# REQUEST:
Make an exact copy of each entry, leaving out every picture.

--- TASK INPUT Enclosed Below ---

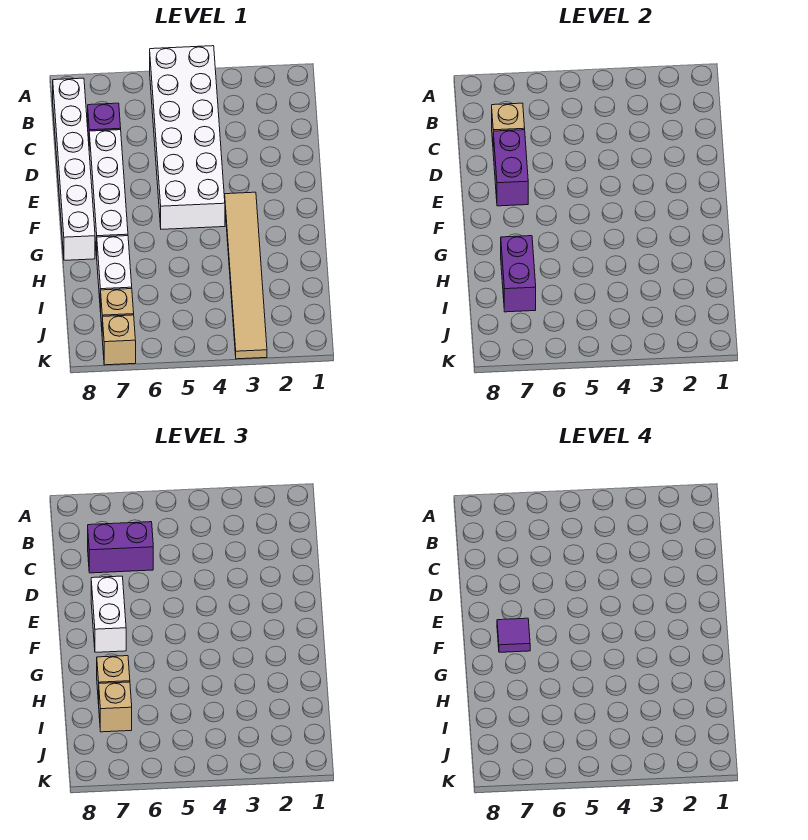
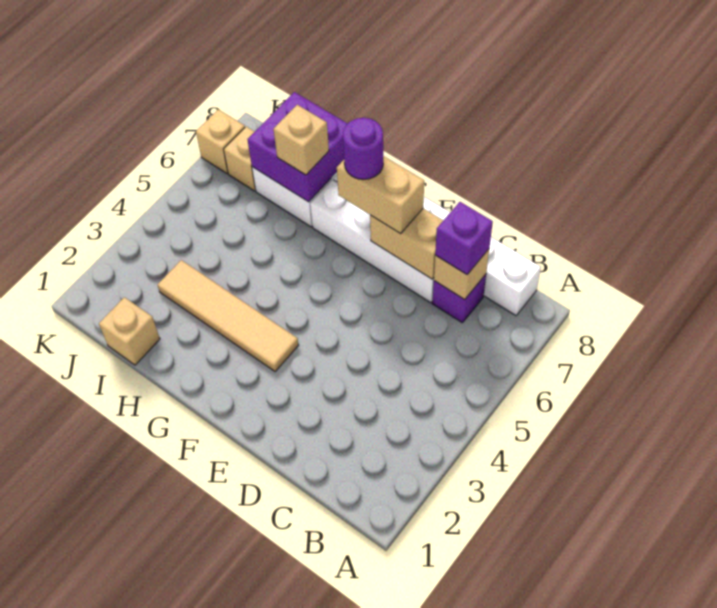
white 2x6 brick [150,46,225,229] -> none
purple 1x2 brick [88,522,153,573] -> purple 1x1 brick [435,202,493,274]
purple 1x2 brick [493,130,528,206] -> tan 1x2 brick [370,208,443,279]
white 1x2 brick [91,576,126,652] -> tan 1x2 brick [337,156,424,234]
tan 1x6 tile [225,192,267,359] -> tan 1x4 tile [157,260,299,372]
purple 1x1 tile [497,618,530,652] -> purple 1x1 round brick [343,118,383,179]
purple 1x2 brick [501,236,536,312] -> purple 2x2 brick [248,92,347,202]
tan 1x1 brick [99,682,132,732] -> tan 1x1 brick moved to [99,297,160,365]

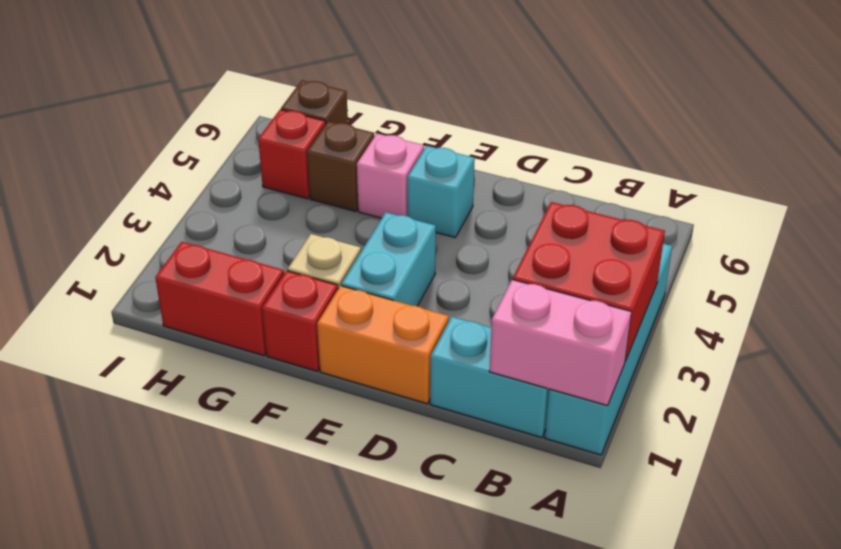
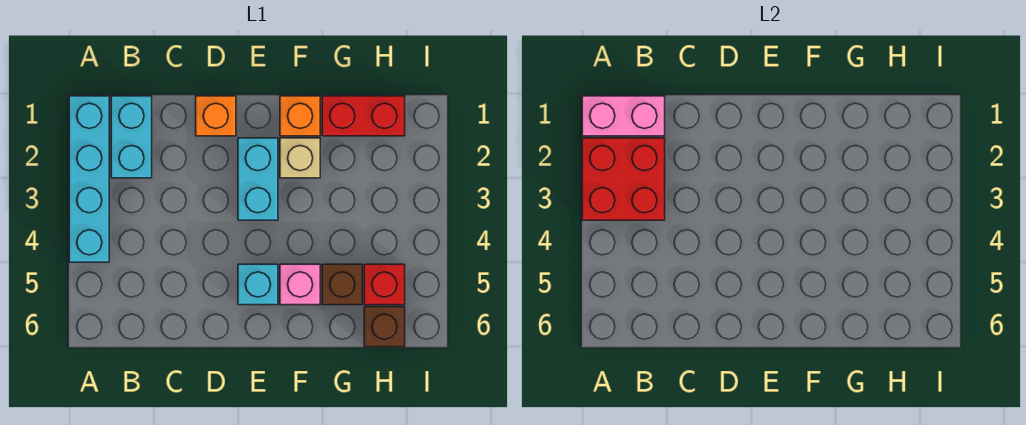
cyan 1x2 brick [430,317,549,437] -> cyan 1x2 brick turned to [111,96,152,178]
orange 1x2 brick [317,286,449,404] -> orange 1x1 brick [196,96,236,136]
red 1x1 brick [262,271,338,371] -> orange 1x1 brick [280,96,320,136]

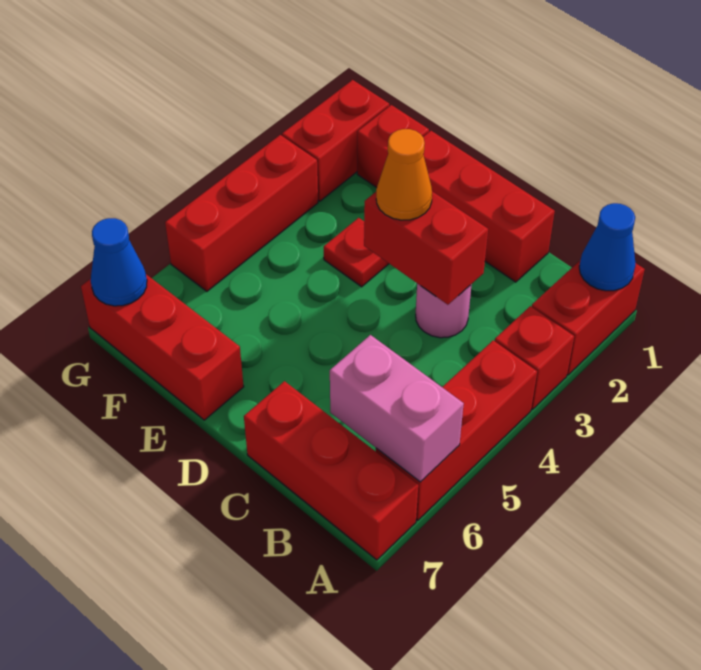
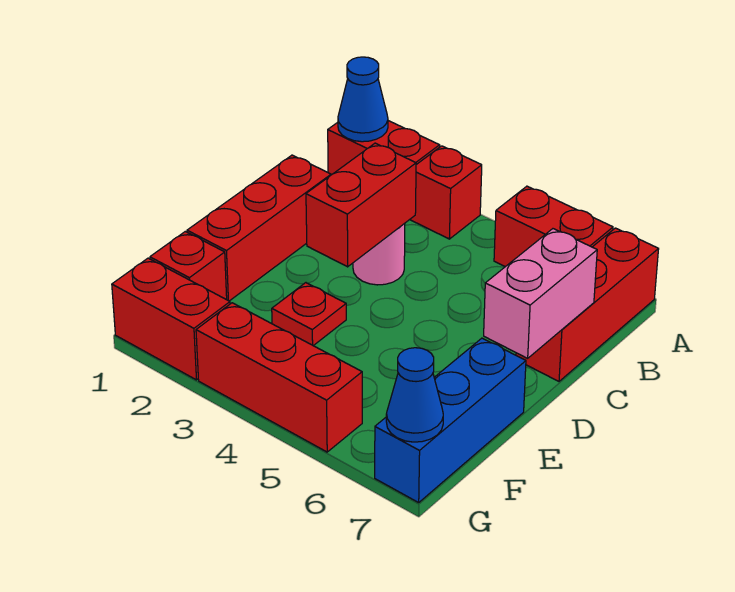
red 1x3 brick [376,340,537,520] -> red 1x2 brick [494,186,613,267]
pink 1x2 brick [330,335,464,482] -> pink 1x2 brick moved to [484,229,597,358]
orange 1x1 cone [376,129,432,220] -> none
red 1x3 brick [81,274,244,420] -> blue 1x3 brick [375,338,526,503]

--- End of Enclosed TASK INPUT ---

# ANSWER FOR THE TASK:
white 2x6 brick [150,46,225,229] -> none
purple 1x2 brick [88,522,153,573] -> purple 1x1 brick [435,202,493,274]
purple 1x2 brick [493,130,528,206] -> tan 1x2 brick [370,208,443,279]
white 1x2 brick [91,576,126,652] -> tan 1x2 brick [337,156,424,234]
tan 1x6 tile [225,192,267,359] -> tan 1x4 tile [157,260,299,372]
purple 1x1 tile [497,618,530,652] -> purple 1x1 round brick [343,118,383,179]
purple 1x2 brick [501,236,536,312] -> purple 2x2 brick [248,92,347,202]
tan 1x1 brick [99,682,132,732] -> tan 1x1 brick moved to [99,297,160,365]

cyan 1x2 brick [430,317,549,437] -> cyan 1x2 brick turned to [111,96,152,178]
orange 1x2 brick [317,286,449,404] -> orange 1x1 brick [196,96,236,136]
red 1x1 brick [262,271,338,371] -> orange 1x1 brick [280,96,320,136]

red 1x3 brick [376,340,537,520] -> red 1x2 brick [494,186,613,267]
pink 1x2 brick [330,335,464,482] -> pink 1x2 brick moved to [484,229,597,358]
orange 1x1 cone [376,129,432,220] -> none
red 1x3 brick [81,274,244,420] -> blue 1x3 brick [375,338,526,503]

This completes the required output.